-- Data records follows --

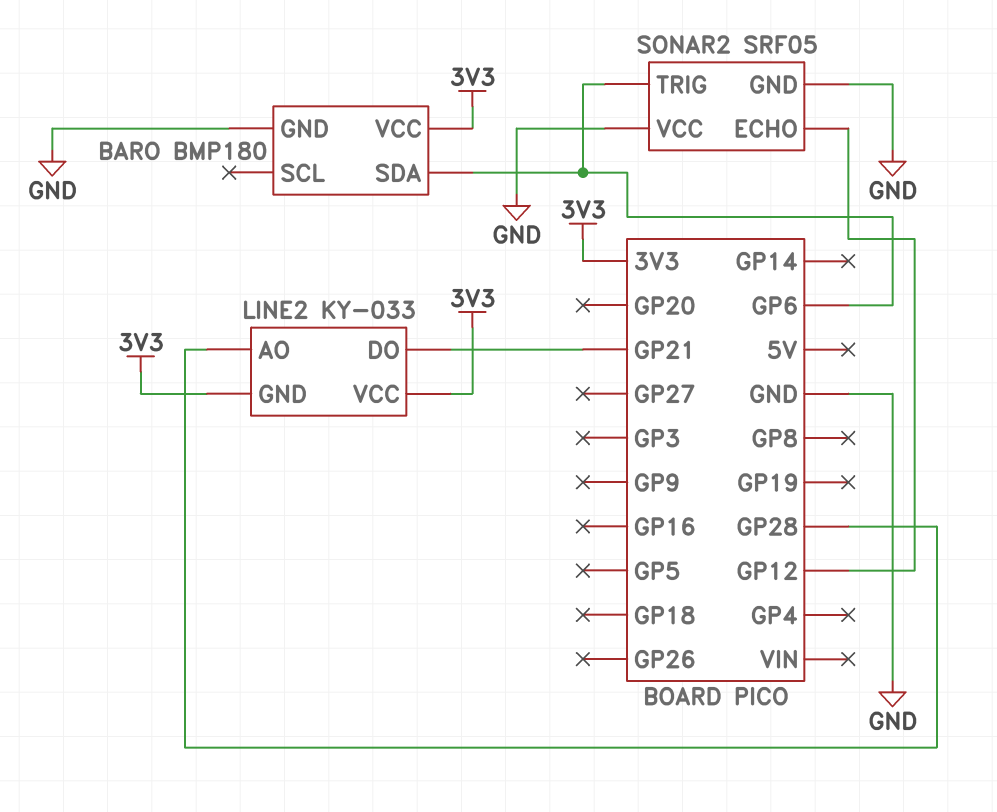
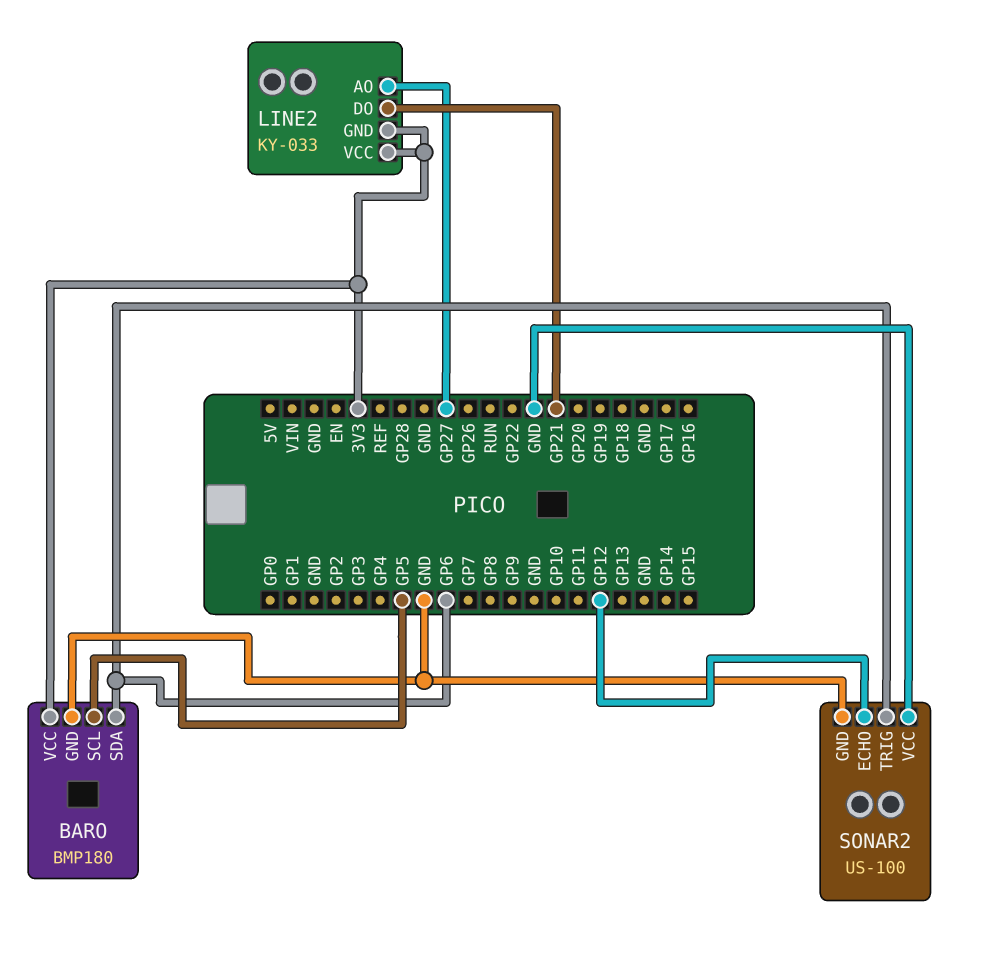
BARO pin SCL: none -> GP5
LINE2 pin AO: GP28 -> GP27
SONAR2: SRF05 -> US-100

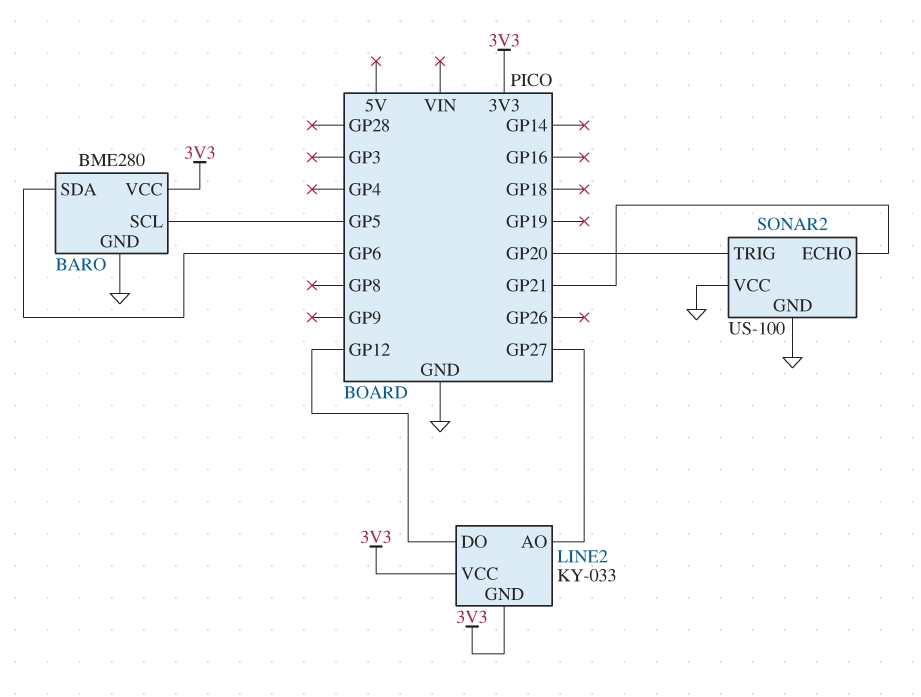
BARO: BMP180 -> BME280
LINE2 pin DO: GP21 -> GP12
SONAR2 pin ECHO: GP12 -> GP21
SONAR2 pin TRIG: GP6 -> GP20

-- Data records concluded --

> **Aim of the exercise**
Return the records verbatim, minus pictures.

> **Response to the exercise**
BARO pin SCL: none -> GP5
LINE2 pin AO: GP28 -> GP27
SONAR2: SRF05 -> US-100

BARO: BMP180 -> BME280
LINE2 pin DO: GP21 -> GP12
SONAR2 pin ECHO: GP12 -> GP21
SONAR2 pin TRIG: GP6 -> GP20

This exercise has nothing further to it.